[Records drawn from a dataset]
# # # #
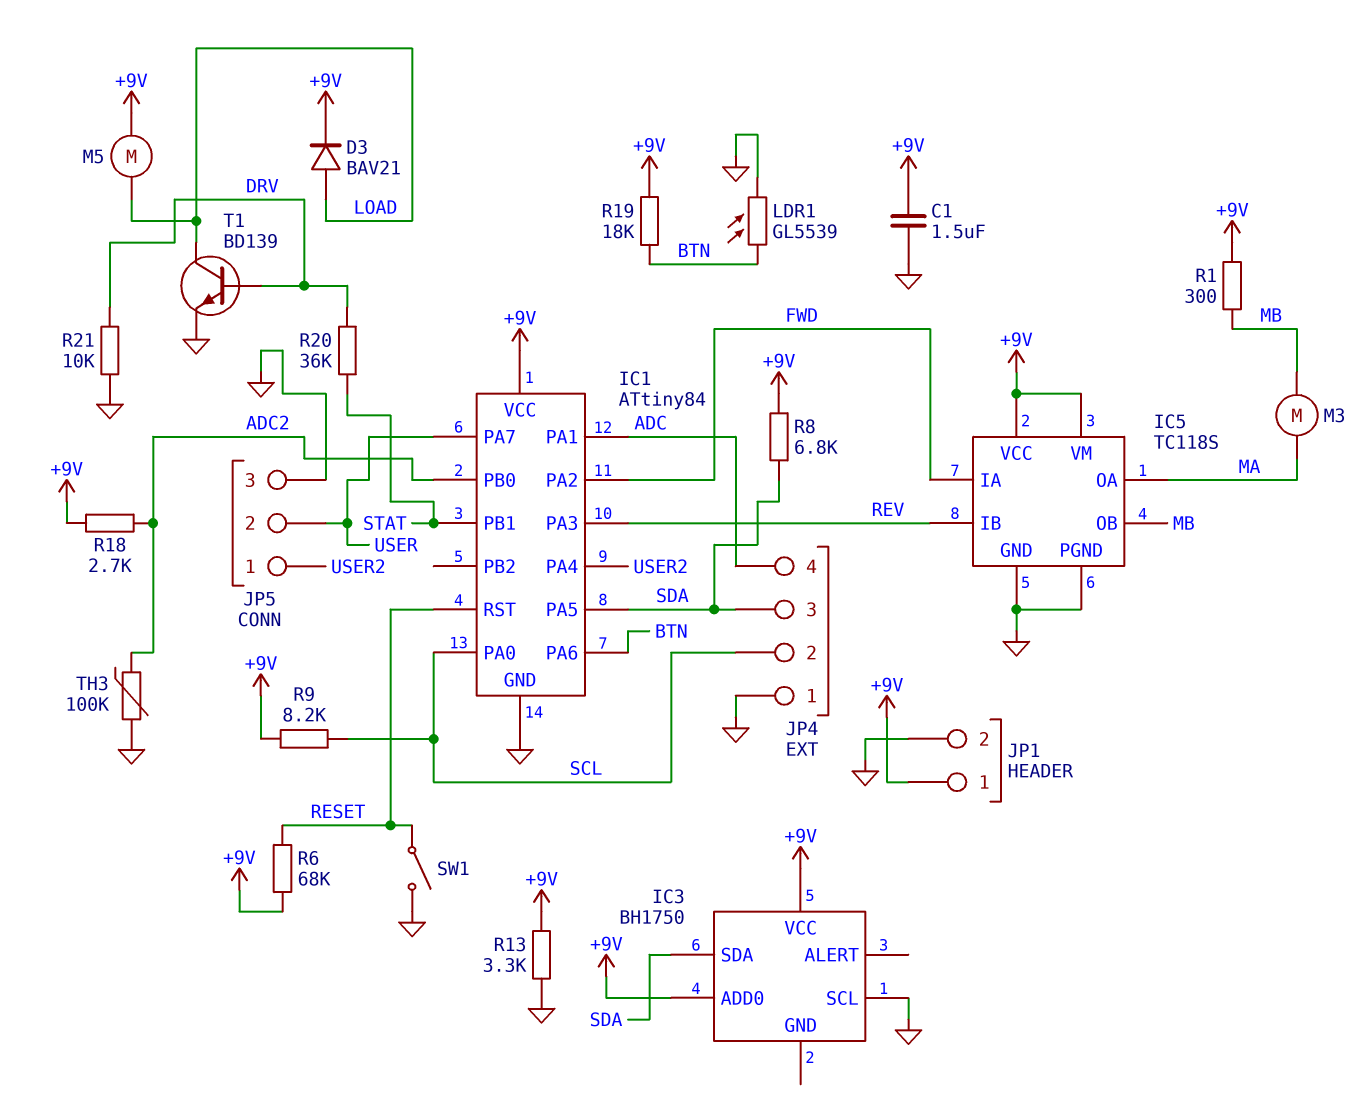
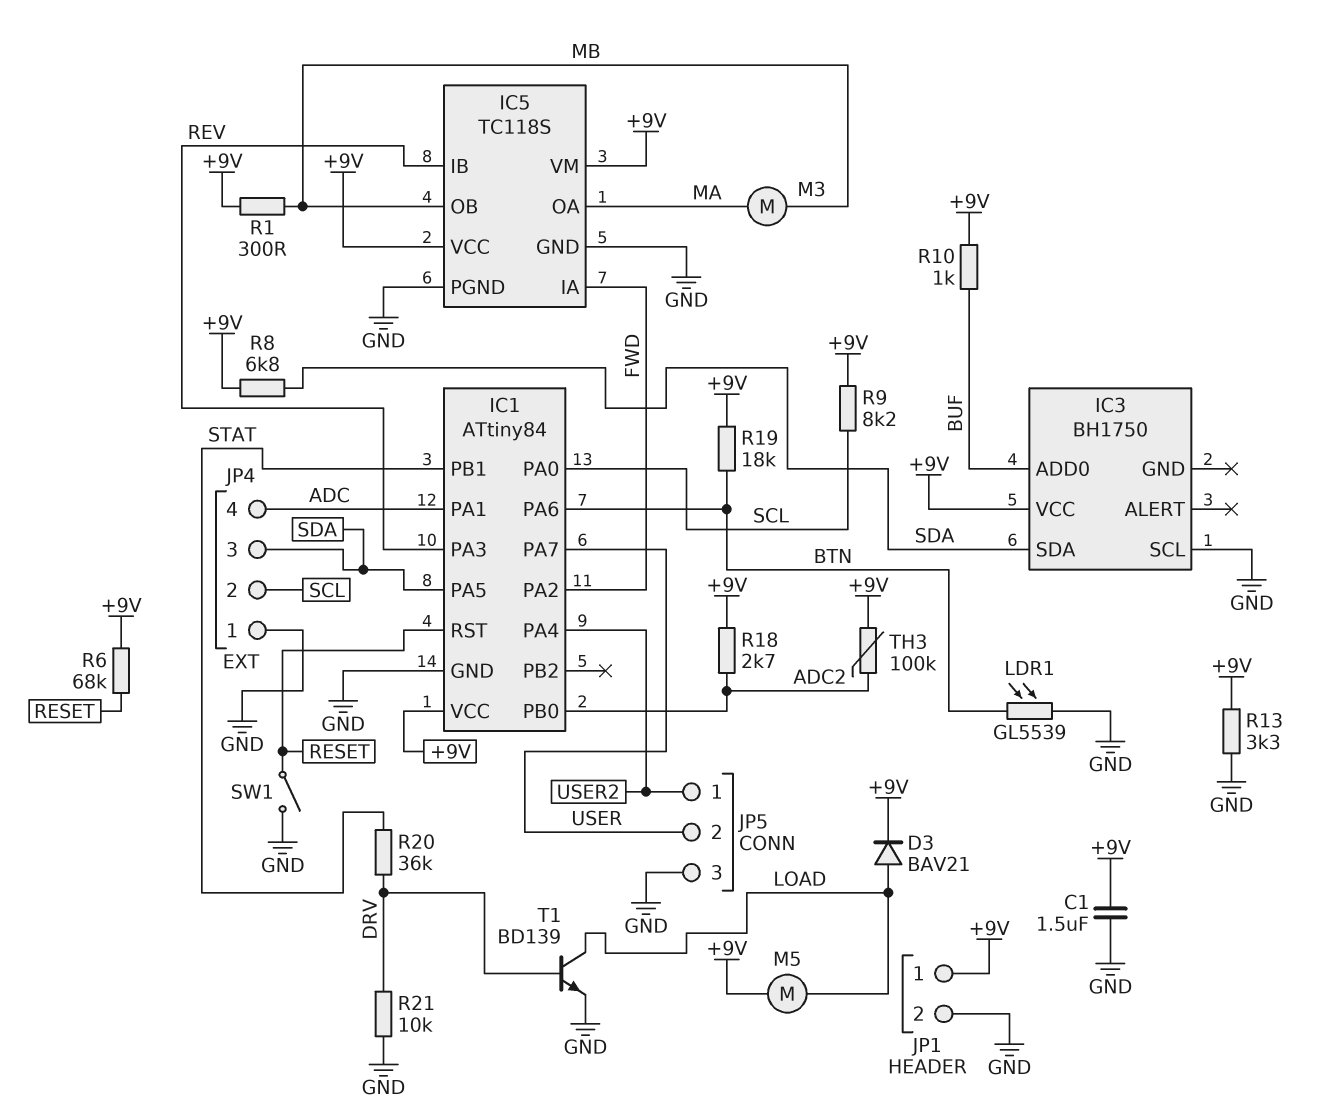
IC3 pin ADD0: +9V -> BUF
R10: none -> 1k (+9V, BUF)
TH3: 100k (ADC2, GND) -> 100k (+9V, ADC2)

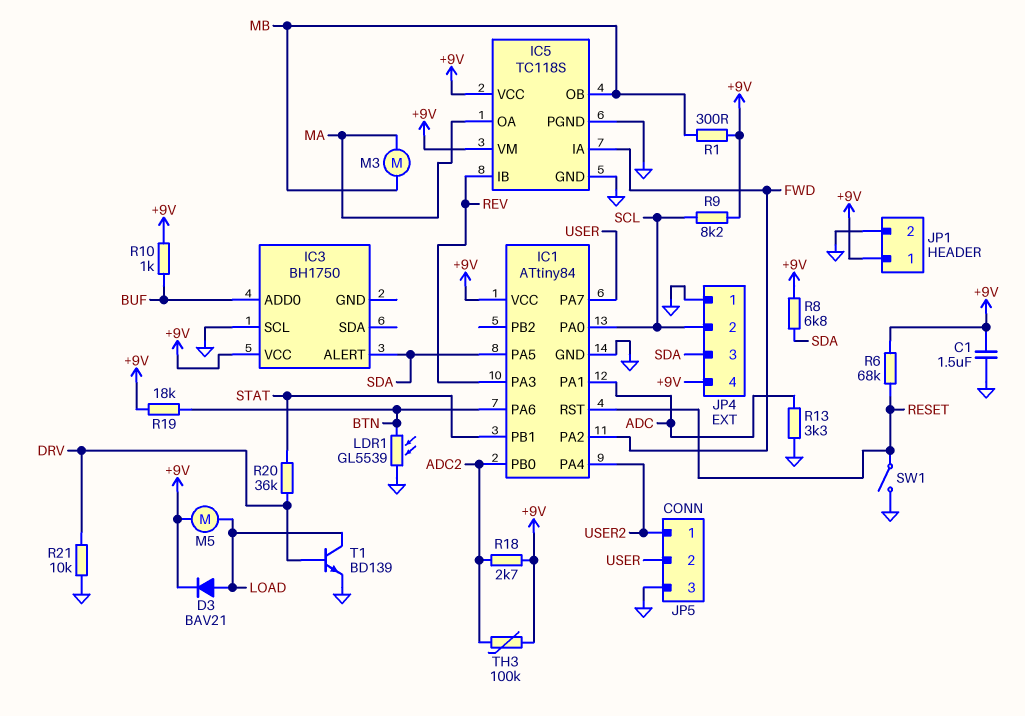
IC3 pin ALERT: none -> SDA
IC3 pin SDA: SDA -> none
JP4 pin 4: ADC -> +9V
R13: 3.3k (+9V, GND) -> 3.3k (ADC, GND)

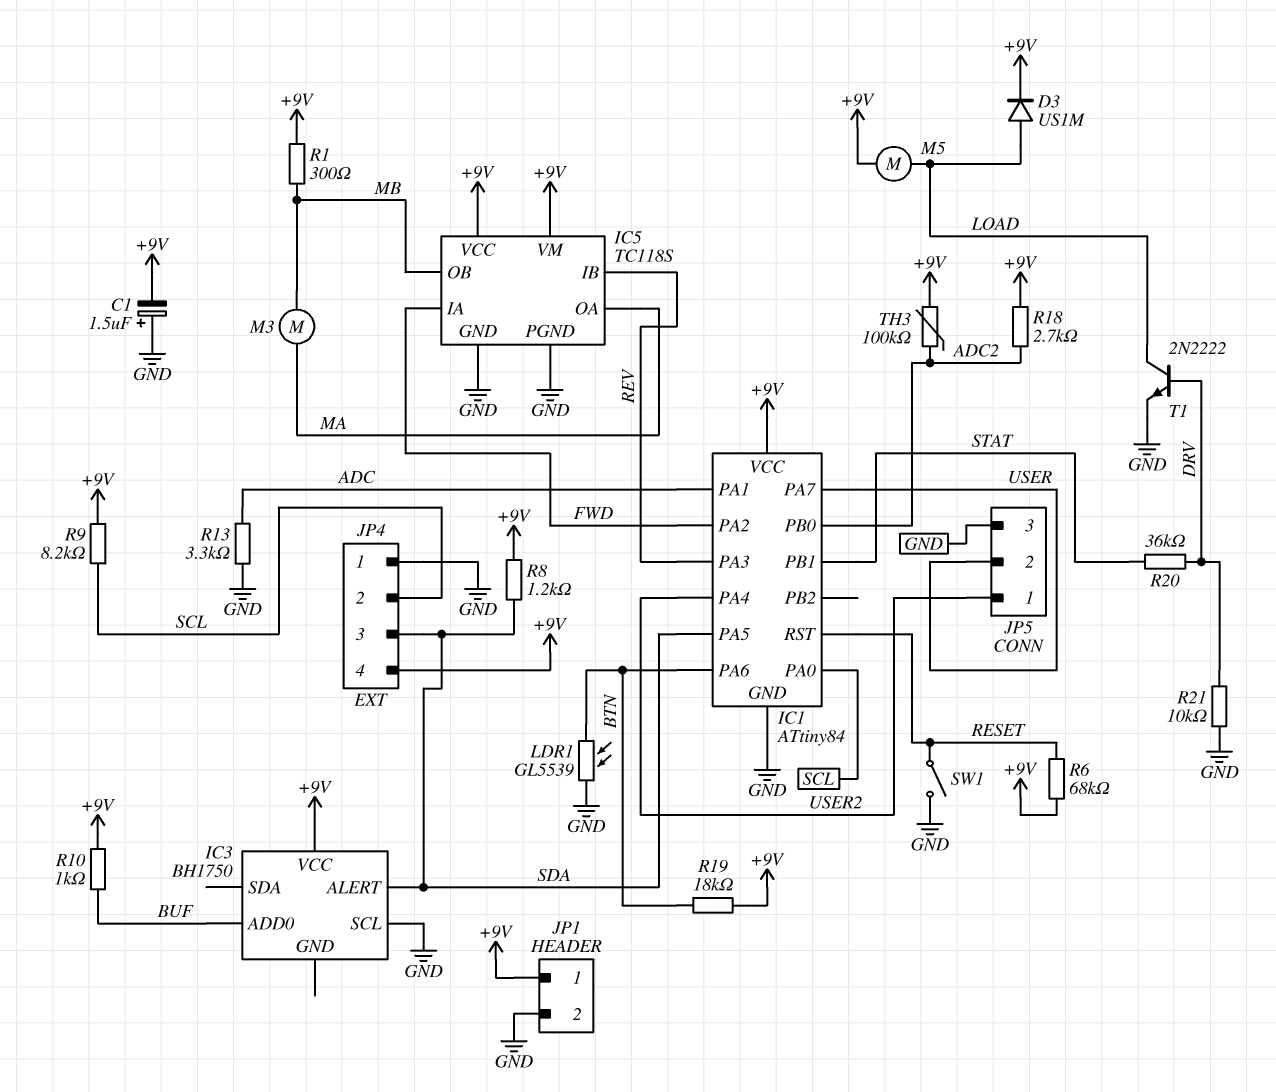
C1: 1.5uF (+9V, GND) -> 1.5uF (plus GND, minus +9V)
D3: diode BAV21 (A LOAD, K +9V) -> diode US1M (A LOAD, K +9V)
R8: 6.8k (+9V, SDA) -> 1.2k (+9V, SDA)
T1: NPN BD139 (B DRV, C LOAD, E GND) -> NPN 2N2222 (B DRV, C LOAD, E GND)

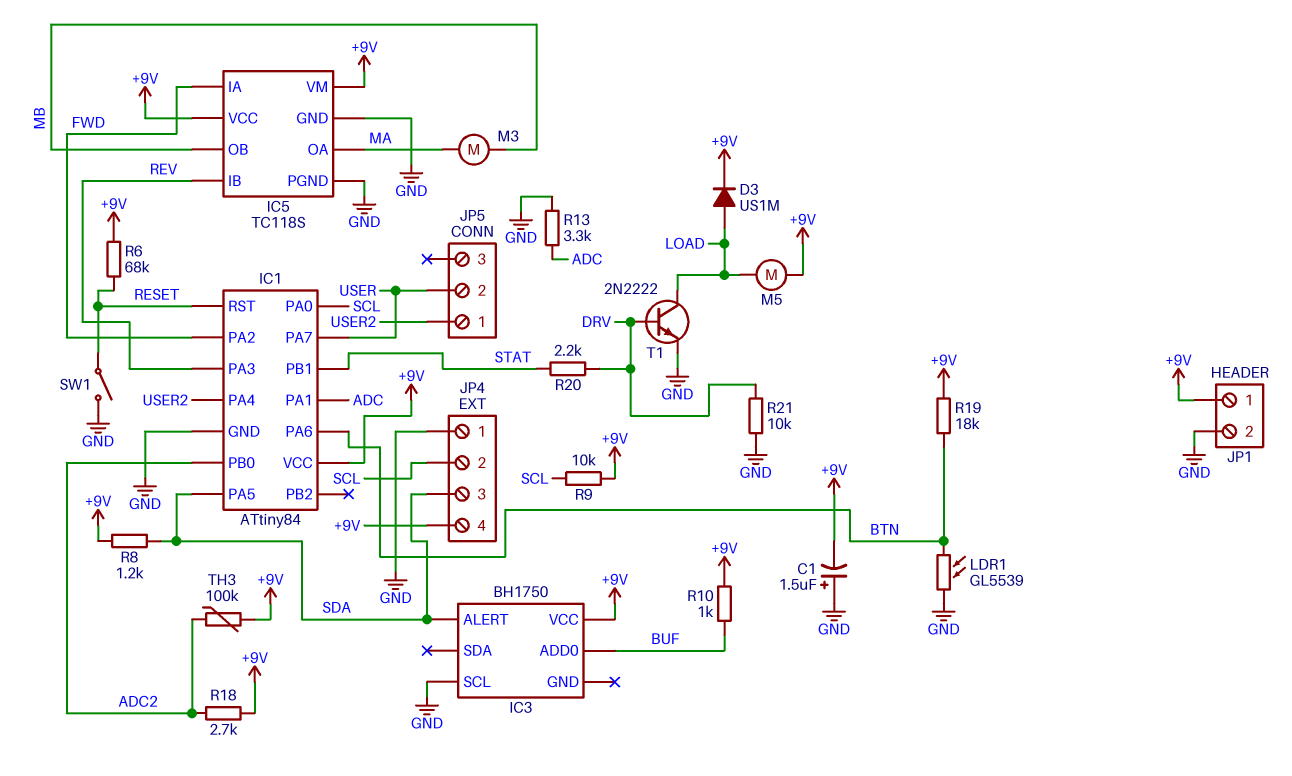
JP5 pin 3: GND -> none
R1: 300 (+9V, MB) -> none
R9: 8.2k (+9V, SCL) -> 10k (+9V, SCL)
R20: 36k (DRV, STAT) -> 2.2k (DRV, STAT)

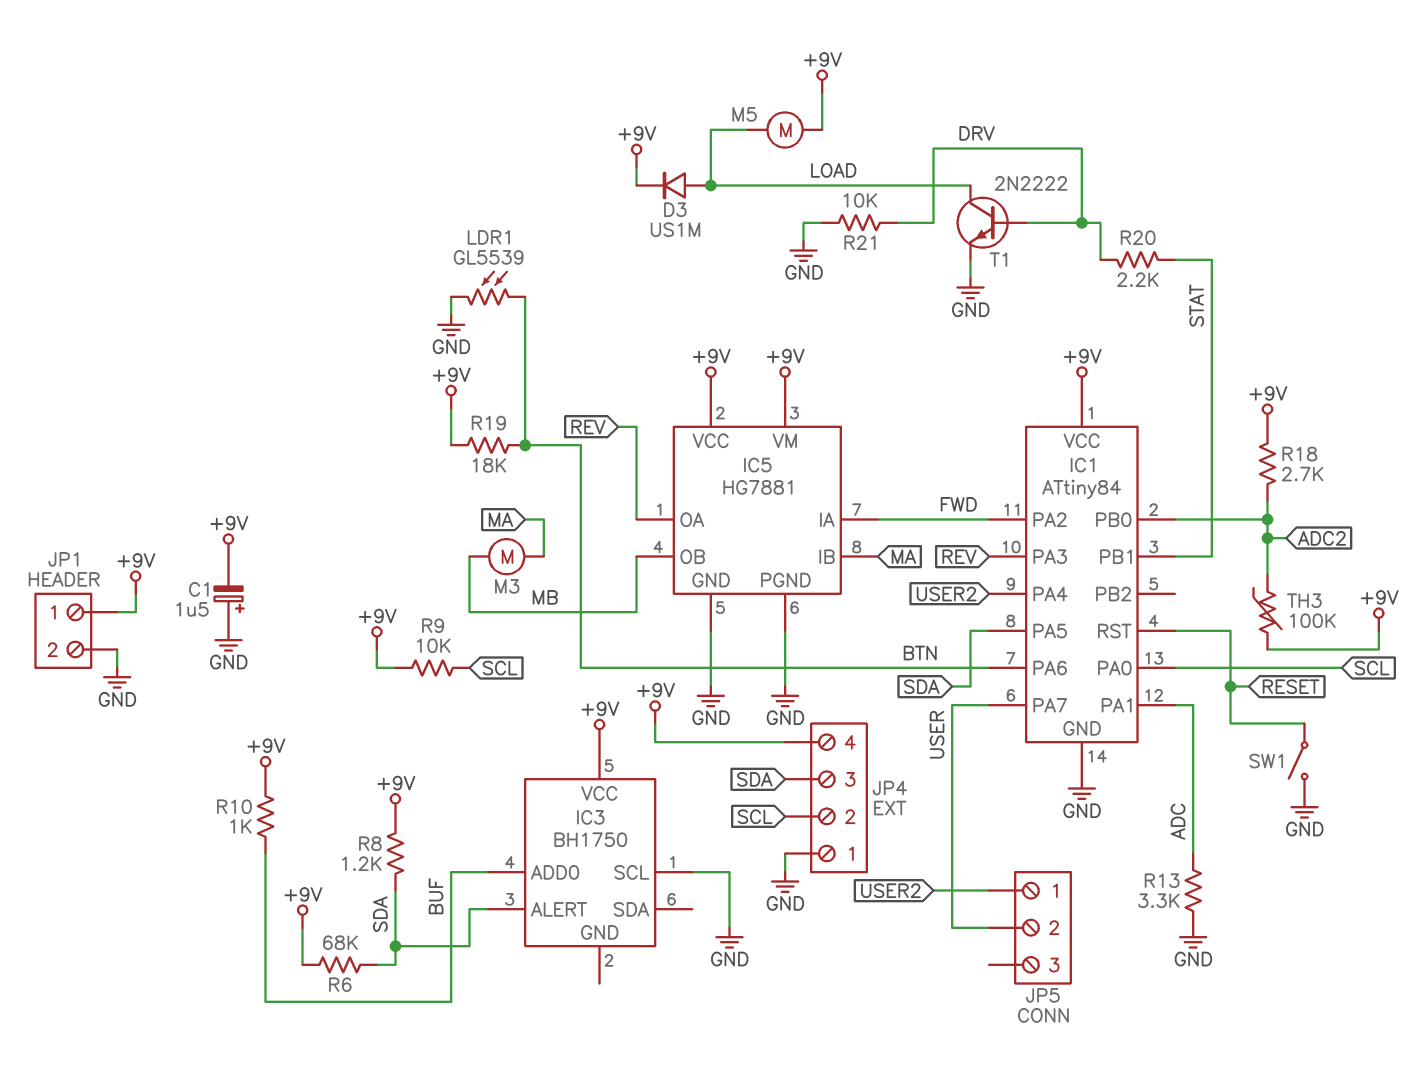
IC5: TC118S -> HG7881
IC5 pin IB: REV -> MA
IC5 pin OA: MA -> REV
R6: 68k (+9V, RESET) -> 68k (+9V, SDA)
# # # #
[TASK DETAILS]: In your copy, exclude the pictures and repeat each entry above exactly.

[RESPONSE FOR THIS EXERCISE]:
IC3 pin ADD0: +9V -> BUF
R10: none -> 1k (+9V, BUF)
TH3: 100k (ADC2, GND) -> 100k (+9V, ADC2)

IC3 pin ALERT: none -> SDA
IC3 pin SDA: SDA -> none
JP4 pin 4: ADC -> +9V
R13: 3.3k (+9V, GND) -> 3.3k (ADC, GND)

C1: 1.5uF (+9V, GND) -> 1.5uF (plus GND, minus +9V)
D3: diode BAV21 (A LOAD, K +9V) -> diode US1M (A LOAD, K +9V)
R8: 6.8k (+9V, SDA) -> 1.2k (+9V, SDA)
T1: NPN BD139 (B DRV, C LOAD, E GND) -> NPN 2N2222 (B DRV, C LOAD, E GND)

JP5 pin 3: GND -> none
R1: 300 (+9V, MB) -> none
R9: 8.2k (+9V, SCL) -> 10k (+9V, SCL)
R20: 36k (DRV, STAT) -> 2.2k (DRV, STAT)

IC5: TC118S -> HG7881
IC5 pin IB: REV -> MA
IC5 pin OA: MA -> REV
R6: 68k (+9V, RESET) -> 68k (+9V, SDA)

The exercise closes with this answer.